## WHAT YOU ARE ASKED TO DO
Transcribe the entries that follow, every word as written, and drop the pictures.
::::::::
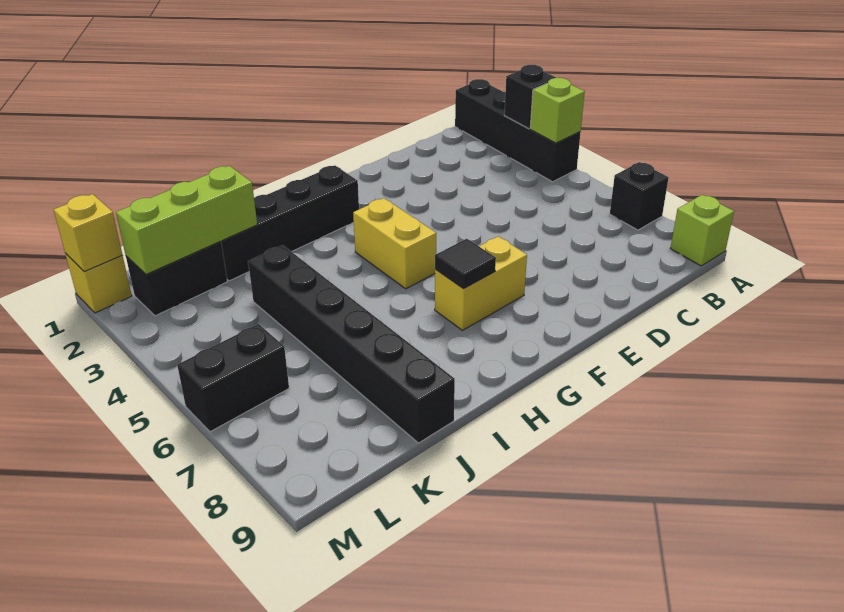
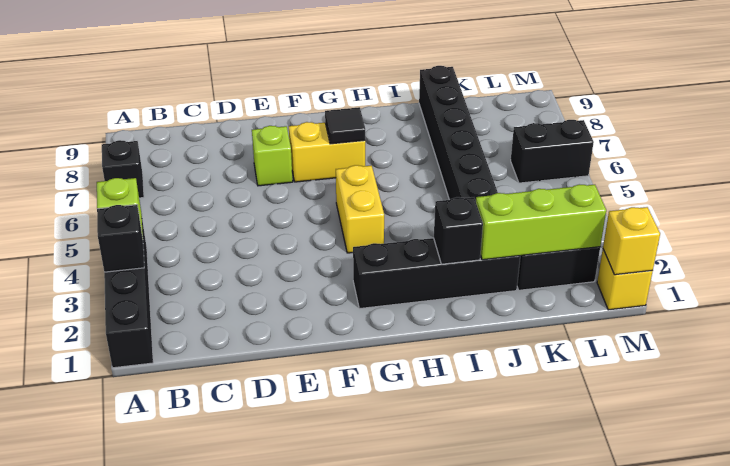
lime brick A9 level 1 -> lime brick E7 level 1
none -> black brick I2 level 2

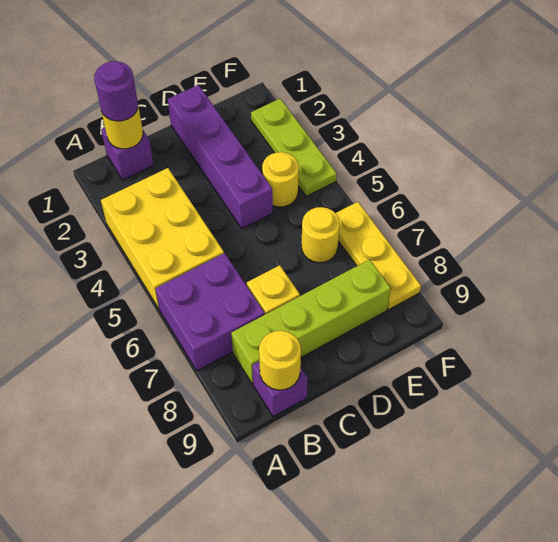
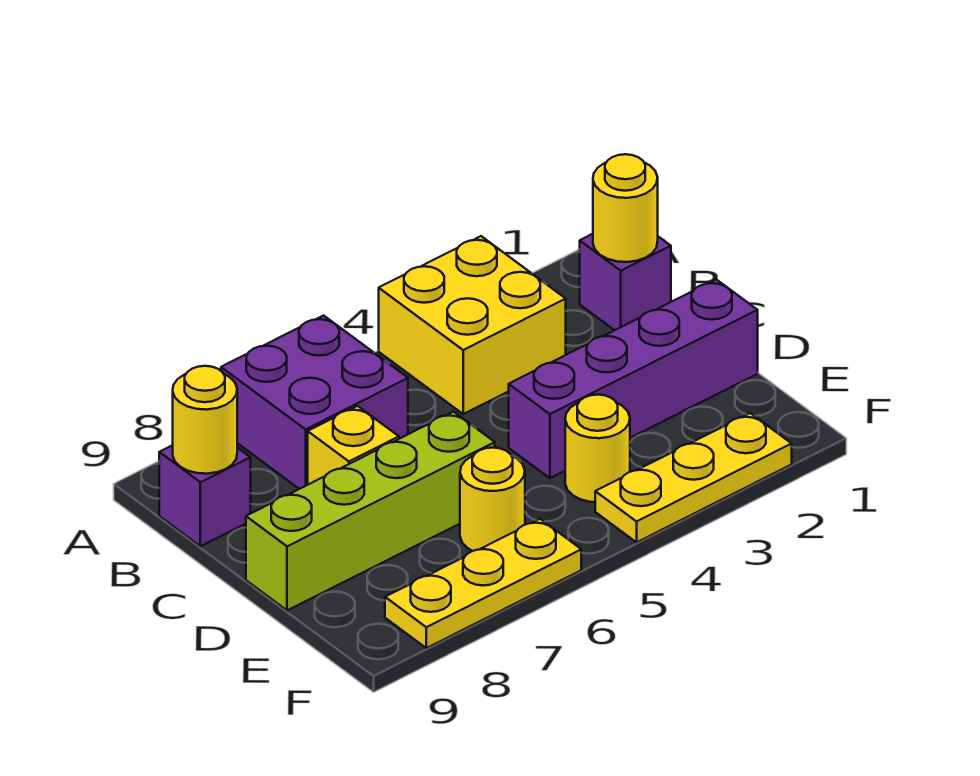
yellow brick A3:B5 level 1 -> yellow brick A3:B4 level 1
purple round brick B1 level 3 -> none
lime brick B8:E8 level 1 -> lime brick D6:D9 level 1
lime plate F2:F4 level 1 -> yellow plate F2:F4 level 1

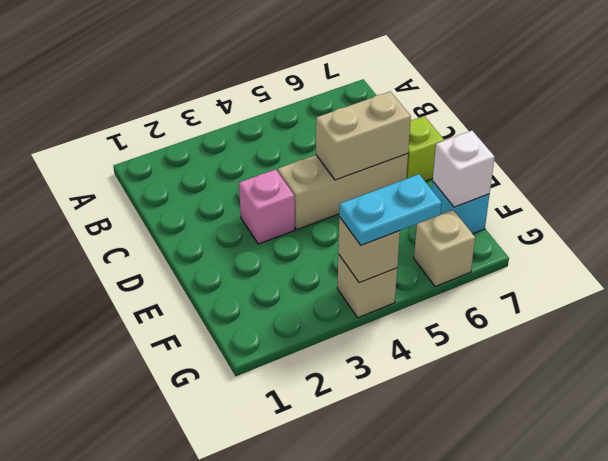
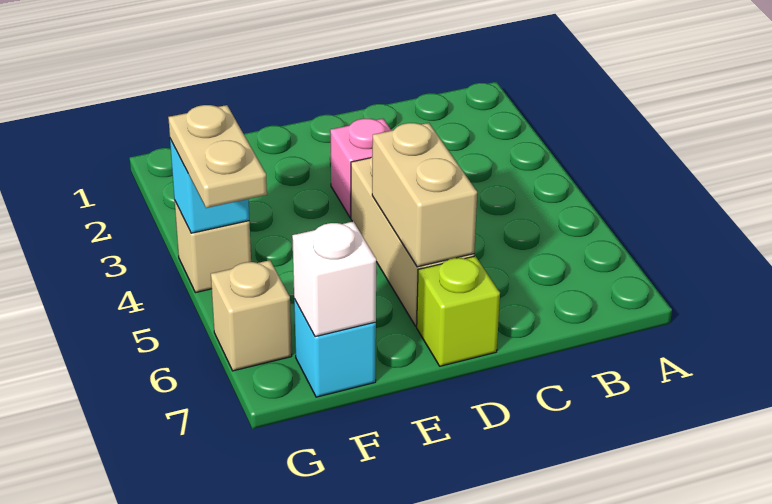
tan brick G4 level 2 -> cyan brick G4 level 2
cyan plate G4:G5 level 3 -> tan plate G4:G5 level 3

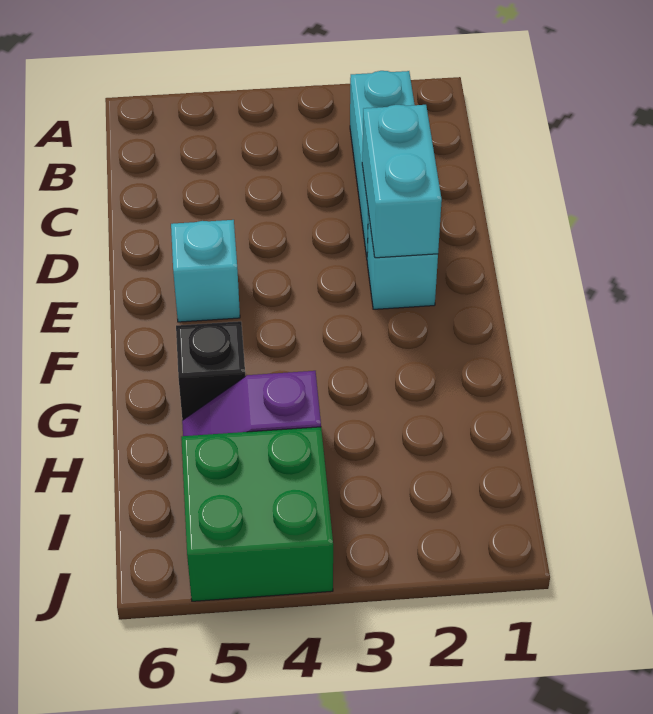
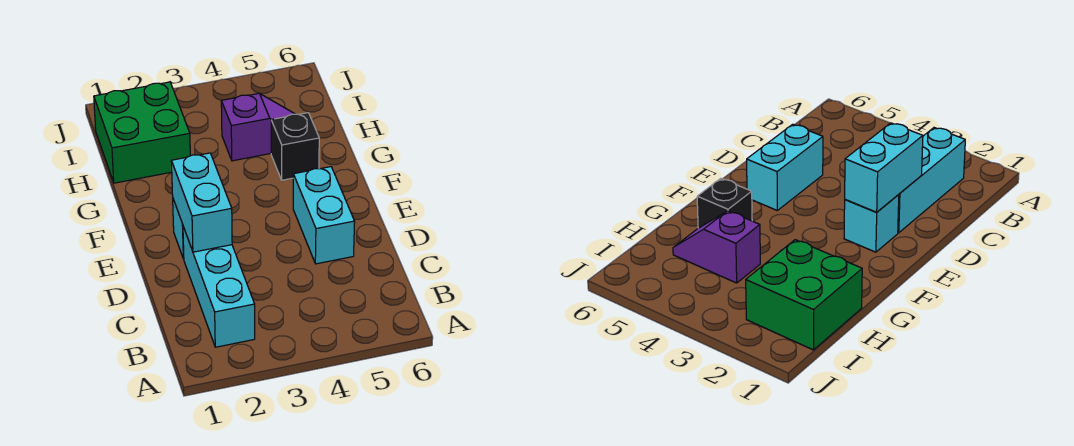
cyan brick E5 level 1 -> cyan brick D5:E5 level 1
green brick I4:J5 level 1 -> green brick H1:I2 level 1

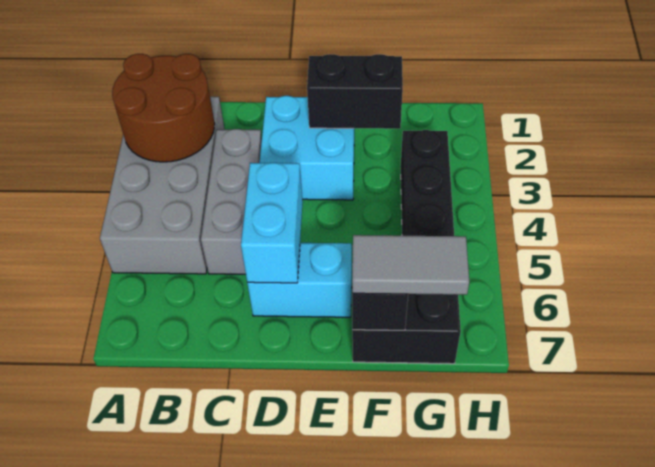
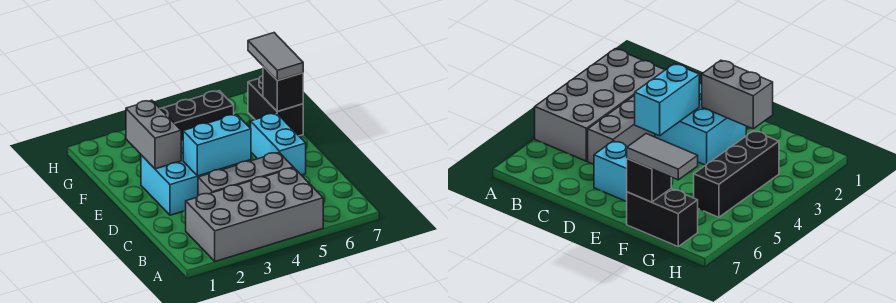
brown round brick A2:B3 level 2 -> none
cyan brick D5:D6 level 2 -> cyan brick D3:D4 level 2
black brick E2:F2 level 2 -> grey brick E2:F2 level 2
::::::::
## RESULT OF THIS EXERCISE
lime brick A9 level 1 -> lime brick E7 level 1
none -> black brick I2 level 2

yellow brick A3:B5 level 1 -> yellow brick A3:B4 level 1
purple round brick B1 level 3 -> none
lime brick B8:E8 level 1 -> lime brick D6:D9 level 1
lime plate F2:F4 level 1 -> yellow plate F2:F4 level 1

tan brick G4 level 2 -> cyan brick G4 level 2
cyan plate G4:G5 level 3 -> tan plate G4:G5 level 3

cyan brick E5 level 1 -> cyan brick D5:E5 level 1
green brick I4:J5 level 1 -> green brick H1:I2 level 1

brown round brick A2:B3 level 2 -> none
cyan brick D5:D6 level 2 -> cyan brick D3:D4 level 2
black brick E2:F2 level 2 -> grey brick E2:F2 level 2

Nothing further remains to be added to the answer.